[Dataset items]
________

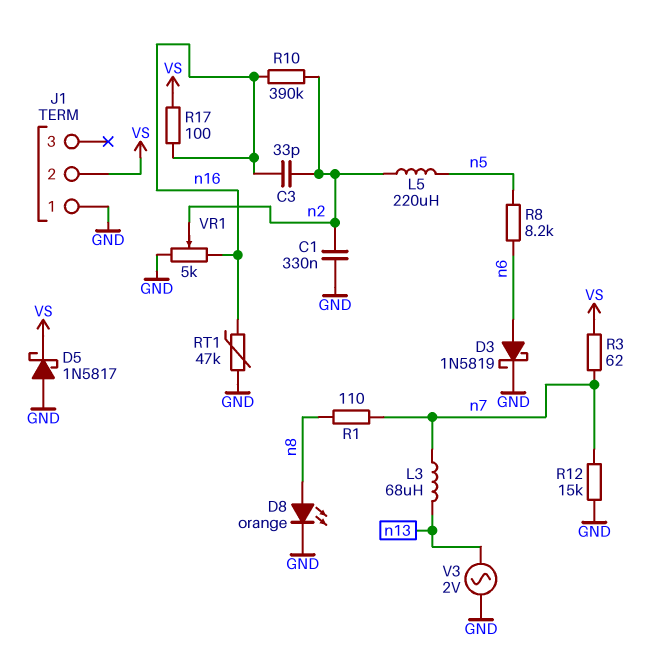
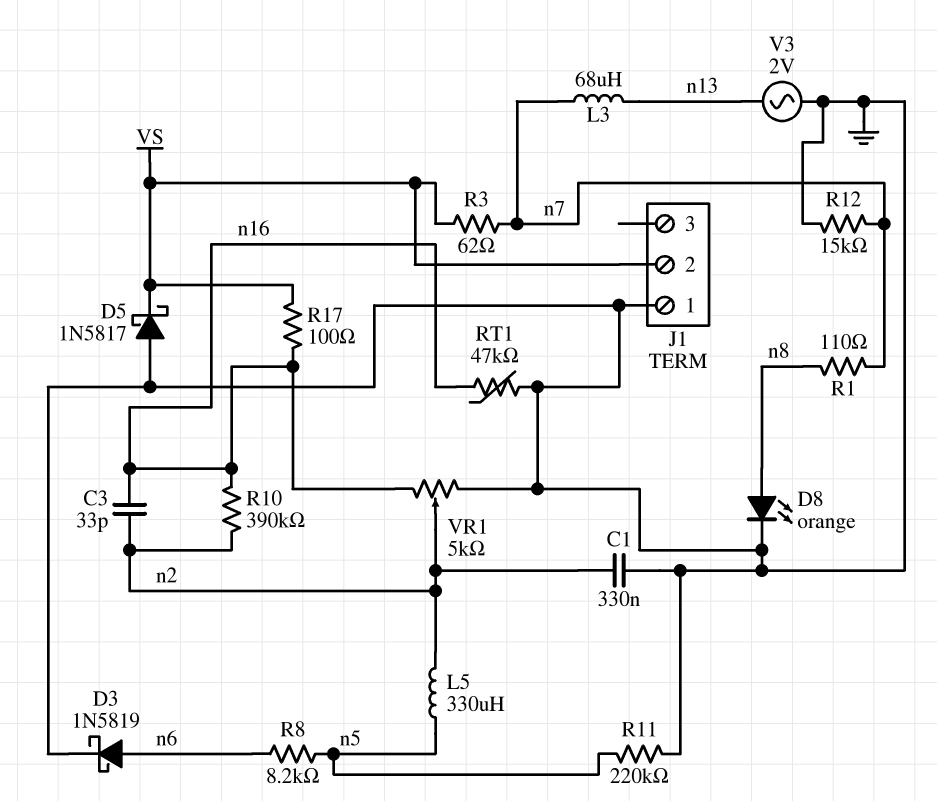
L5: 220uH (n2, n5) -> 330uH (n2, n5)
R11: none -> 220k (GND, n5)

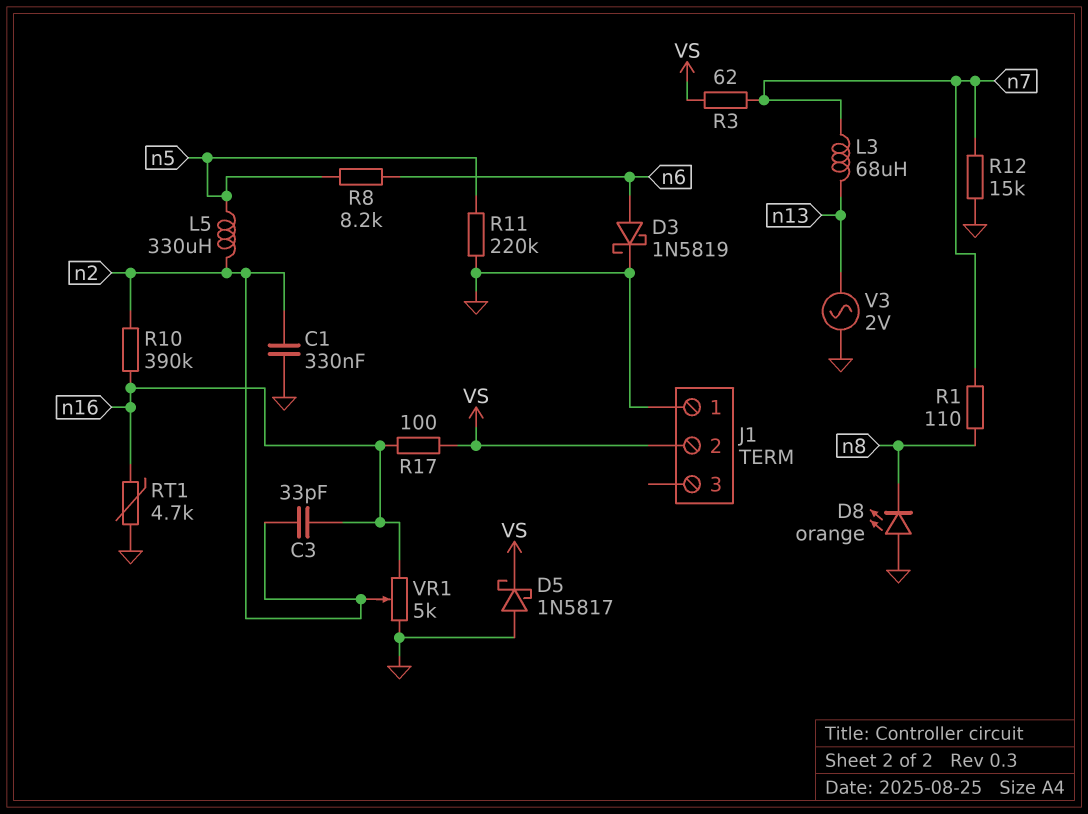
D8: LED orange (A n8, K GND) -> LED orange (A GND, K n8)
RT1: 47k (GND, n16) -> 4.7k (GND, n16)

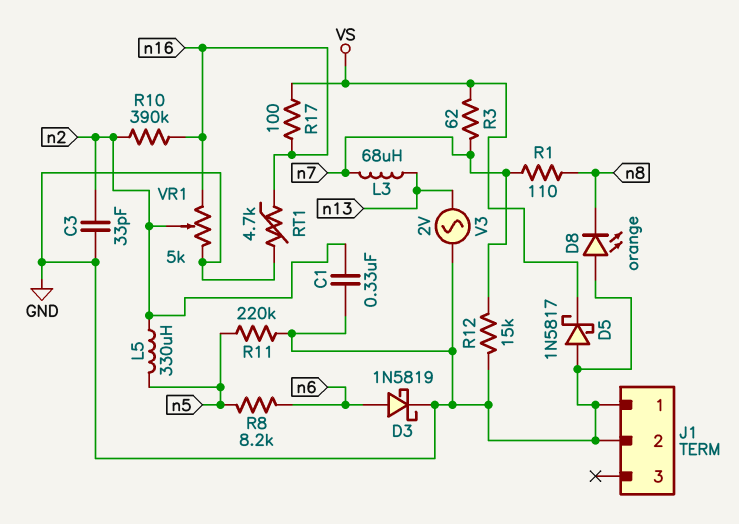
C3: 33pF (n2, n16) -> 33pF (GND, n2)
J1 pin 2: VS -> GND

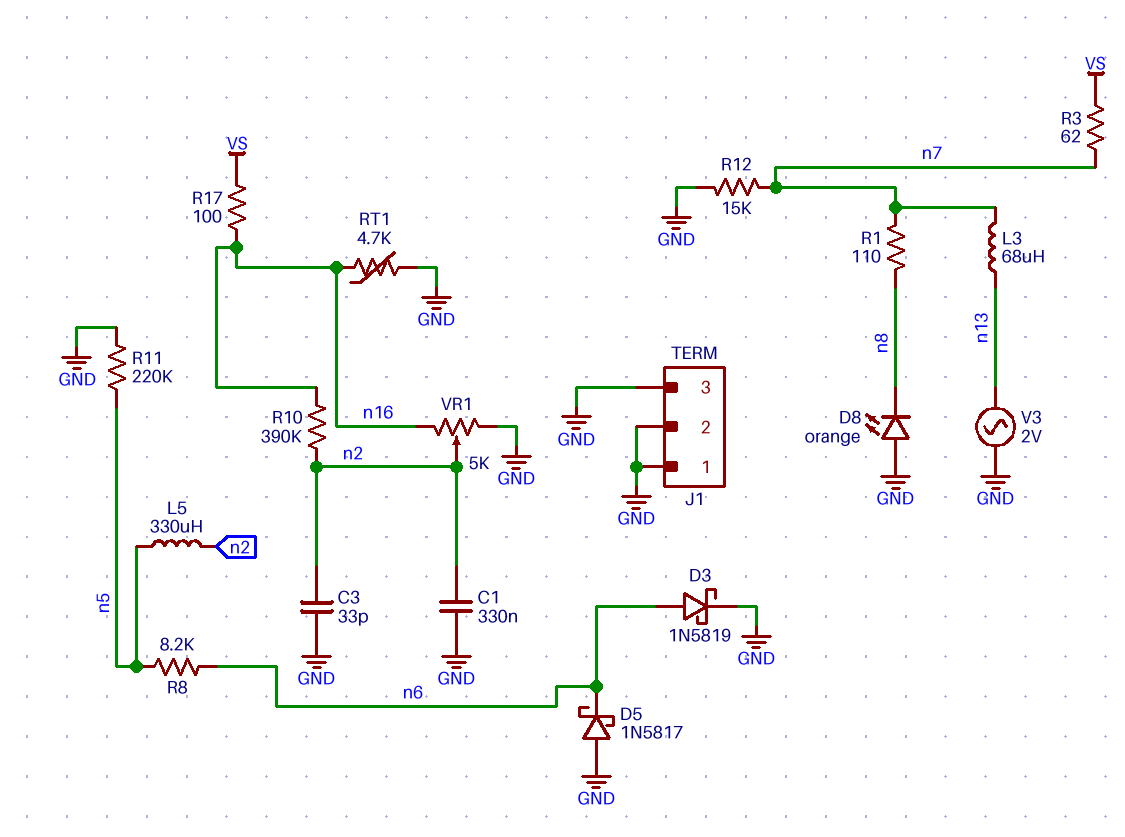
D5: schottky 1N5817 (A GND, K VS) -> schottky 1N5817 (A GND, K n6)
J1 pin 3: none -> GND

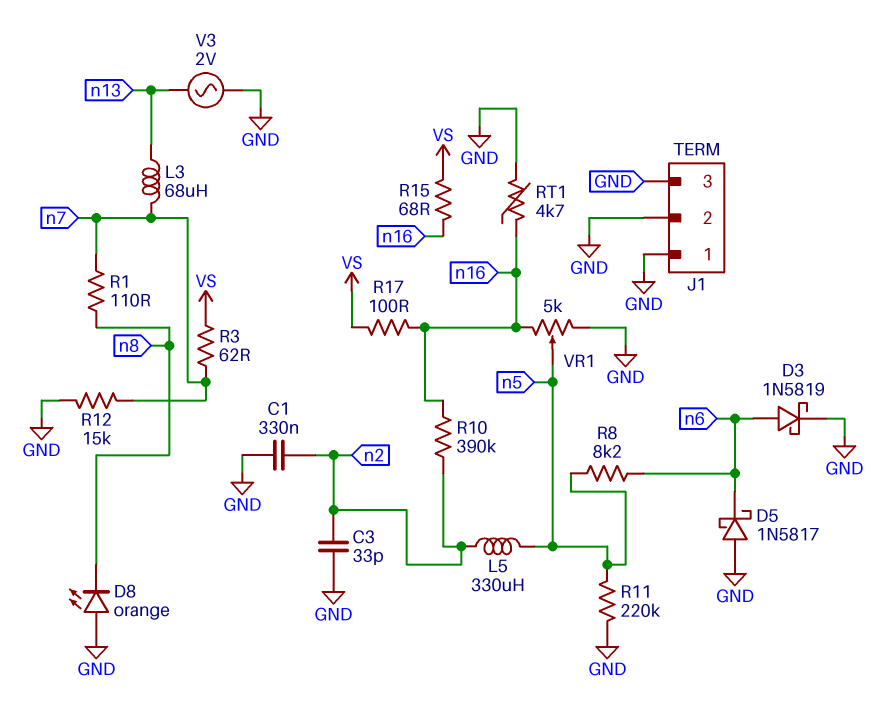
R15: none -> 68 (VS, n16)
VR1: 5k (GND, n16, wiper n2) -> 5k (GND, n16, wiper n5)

________

### EXERCISE BRIEF
Looking at the data, how many lines hold the string "none"? Reply with the number alone.

### EXERCISE SOLUTION
3